[Object state comparisons]
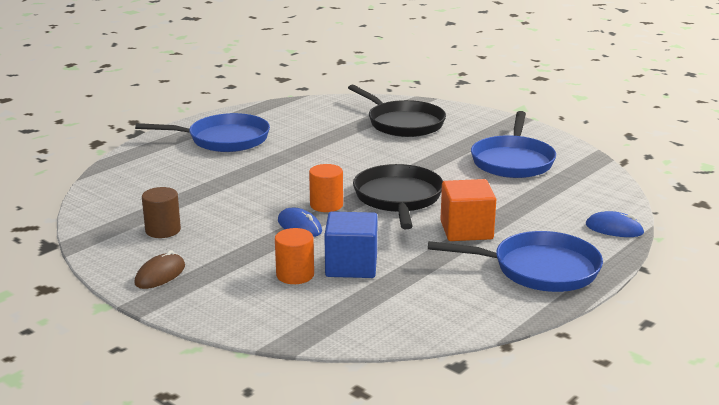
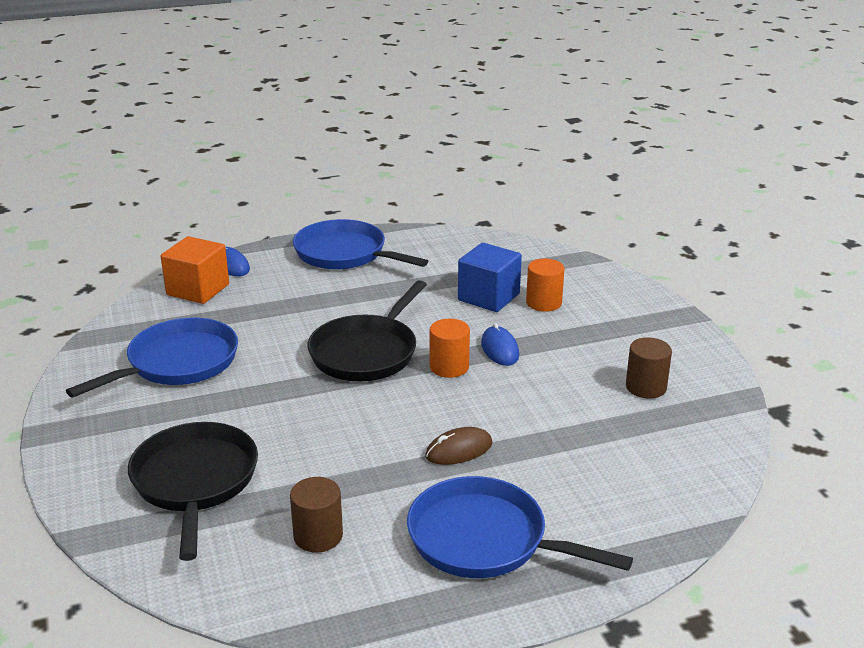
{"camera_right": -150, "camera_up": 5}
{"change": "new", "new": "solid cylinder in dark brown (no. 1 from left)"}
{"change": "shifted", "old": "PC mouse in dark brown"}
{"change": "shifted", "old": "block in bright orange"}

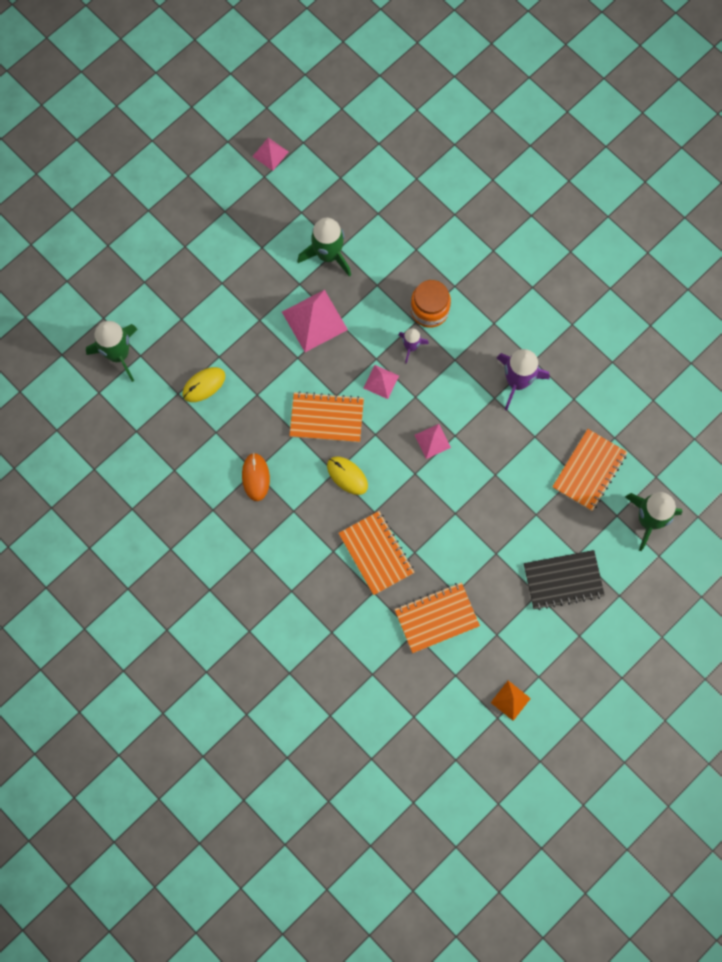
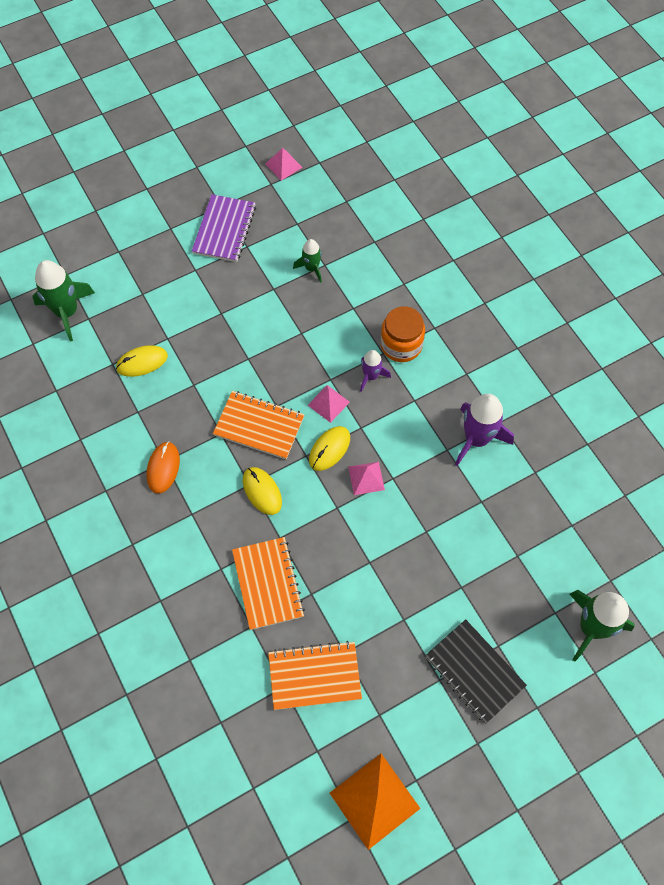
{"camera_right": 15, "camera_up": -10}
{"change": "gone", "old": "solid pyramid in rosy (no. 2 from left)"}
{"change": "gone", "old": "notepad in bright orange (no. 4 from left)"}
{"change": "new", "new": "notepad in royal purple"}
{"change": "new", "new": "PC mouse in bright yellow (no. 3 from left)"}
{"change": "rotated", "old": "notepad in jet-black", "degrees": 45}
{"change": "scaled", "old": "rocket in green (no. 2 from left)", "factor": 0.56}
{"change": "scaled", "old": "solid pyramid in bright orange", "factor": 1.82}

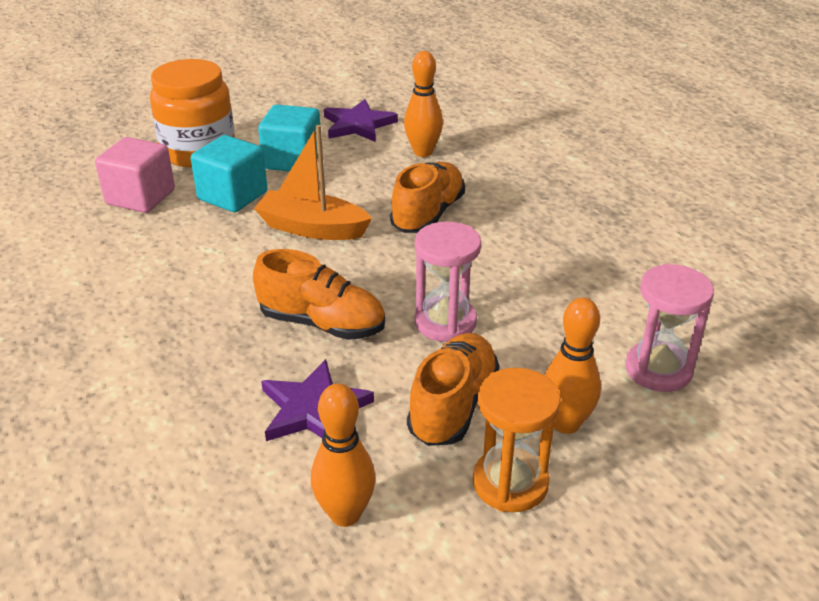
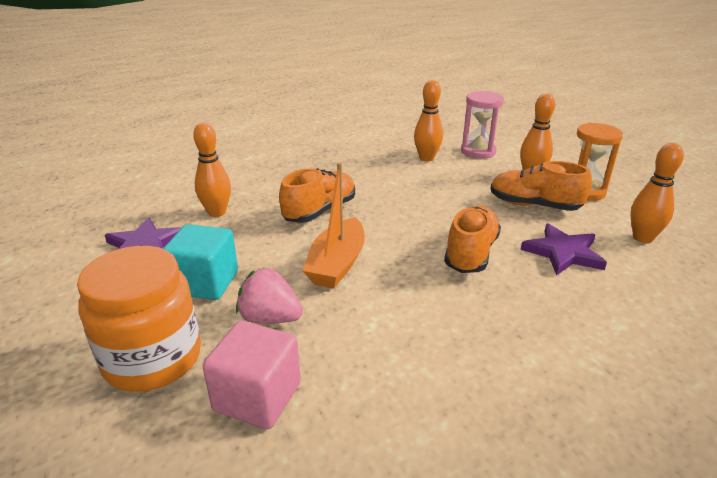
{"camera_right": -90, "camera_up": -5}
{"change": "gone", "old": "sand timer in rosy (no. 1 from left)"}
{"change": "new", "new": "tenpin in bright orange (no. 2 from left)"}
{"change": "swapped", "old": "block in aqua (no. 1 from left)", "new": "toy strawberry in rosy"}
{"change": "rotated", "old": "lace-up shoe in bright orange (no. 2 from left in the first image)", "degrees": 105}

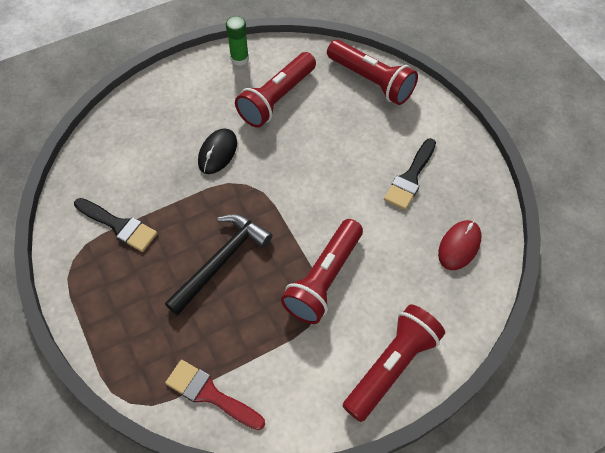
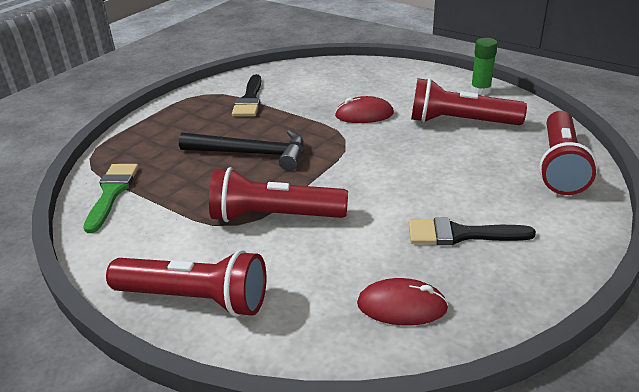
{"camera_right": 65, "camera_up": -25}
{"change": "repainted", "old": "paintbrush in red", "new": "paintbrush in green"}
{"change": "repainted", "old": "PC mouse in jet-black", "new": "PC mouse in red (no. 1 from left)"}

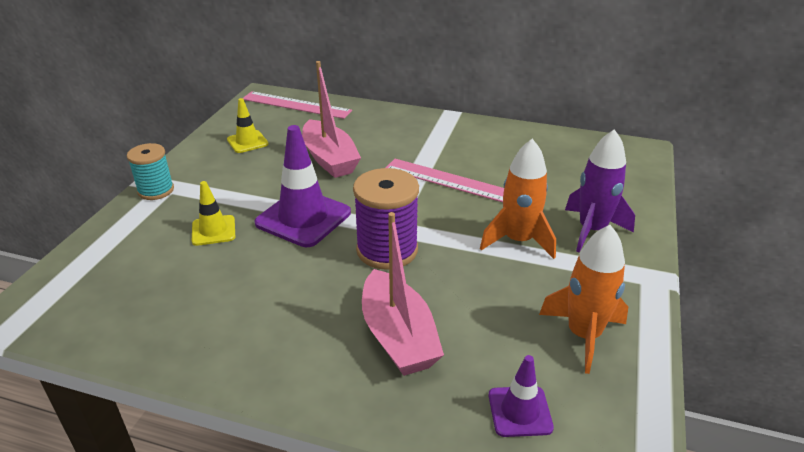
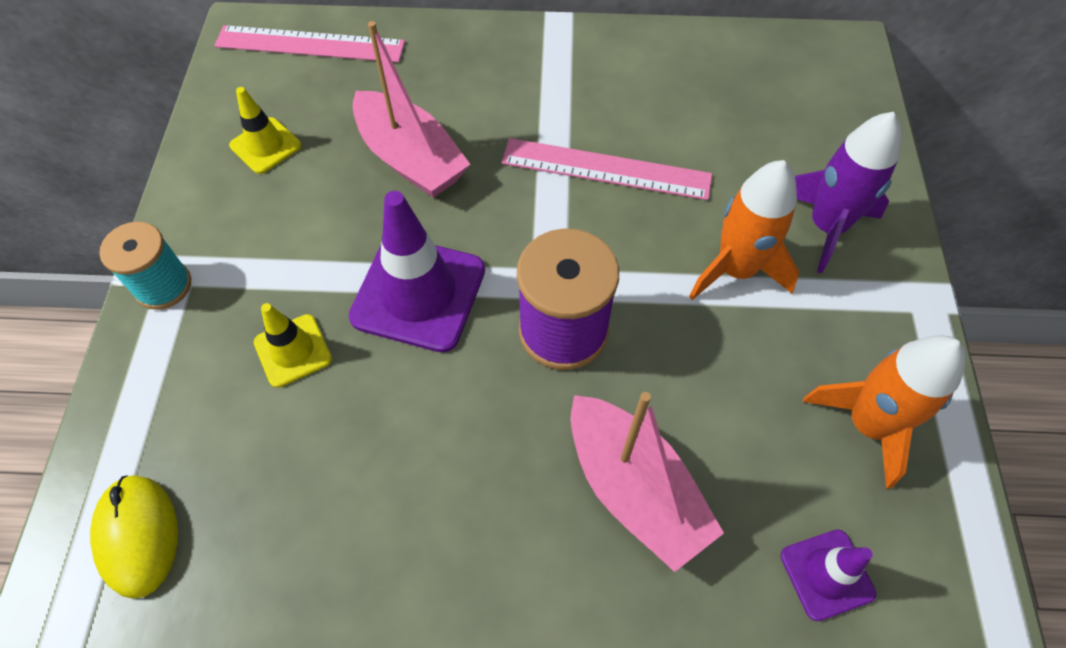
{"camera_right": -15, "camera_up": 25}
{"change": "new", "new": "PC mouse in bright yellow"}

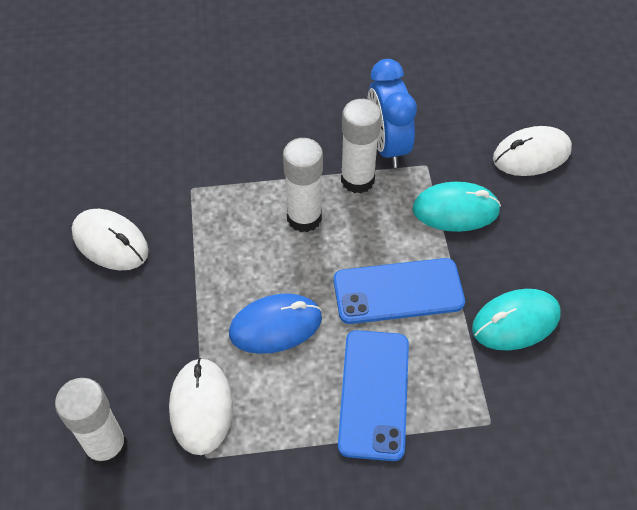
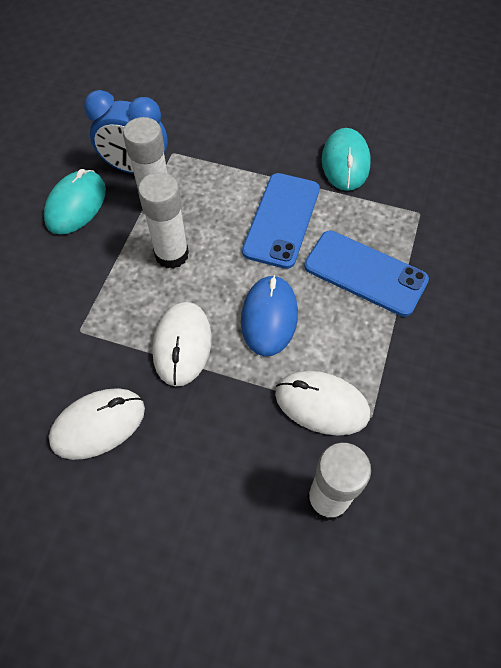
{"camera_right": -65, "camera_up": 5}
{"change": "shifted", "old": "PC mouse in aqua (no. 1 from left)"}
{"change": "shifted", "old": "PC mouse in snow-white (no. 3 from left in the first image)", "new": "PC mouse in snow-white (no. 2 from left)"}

- **Required action**:
Retype the lines exactly. Begin at the one that holds "mouse in dark", stop at the last line of the entries above, and drop the pictures.

- **Answer for the task**:
{"change": "shifted", "old": "PC mouse in dark brown"}
{"change": "shifted", "old": "block in bright orange"}

{"camera_right": 15, "camera_up": -10}
{"change": "gone", "old": "solid pyramid in rosy (no. 2 from left)"}
{"change": "gone", "old": "notepad in bright orange (no. 4 from left)"}
{"change": "new", "new": "notepad in royal purple"}
{"change": "new", "new": "PC mouse in bright yellow (no. 3 from left)"}
{"change": "rotated", "old": "notepad in jet-black", "degrees": 45}
{"change": "scaled", "old": "rocket in green (no. 2 from left)", "factor": 0.56}
{"change": "scaled", "old": "solid pyramid in bright orange", "factor": 1.82}

{"camera_right": -90, "camera_up": -5}
{"change": "gone", "old": "sand timer in rosy (no. 1 from left)"}
{"change": "new", "new": "tenpin in bright orange (no. 2 from left)"}
{"change": "swapped", "old": "block in aqua (no. 1 from left)", "new": "toy strawberry in rosy"}
{"change": "rotated", "old": "lace-up shoe in bright orange (no. 2 from left in the first image)", "degrees": 105}

{"camera_right": 65, "camera_up": -25}
{"change": "repainted", "old": "paintbrush in red", "new": "paintbrush in green"}
{"change": "repainted", "old": "PC mouse in jet-black", "new": "PC mouse in red (no. 1 from left)"}

{"camera_right": -15, "camera_up": 25}
{"change": "new", "new": "PC mouse in bright yellow"}

{"camera_right": -65, "camera_up": 5}
{"change": "shifted", "old": "PC mouse in aqua (no. 1 from left)"}
{"change": "shifted", "old": "PC mouse in snow-white (no. 3 from left in the first image)", "new": "PC mouse in snow-white (no. 2 from left)"}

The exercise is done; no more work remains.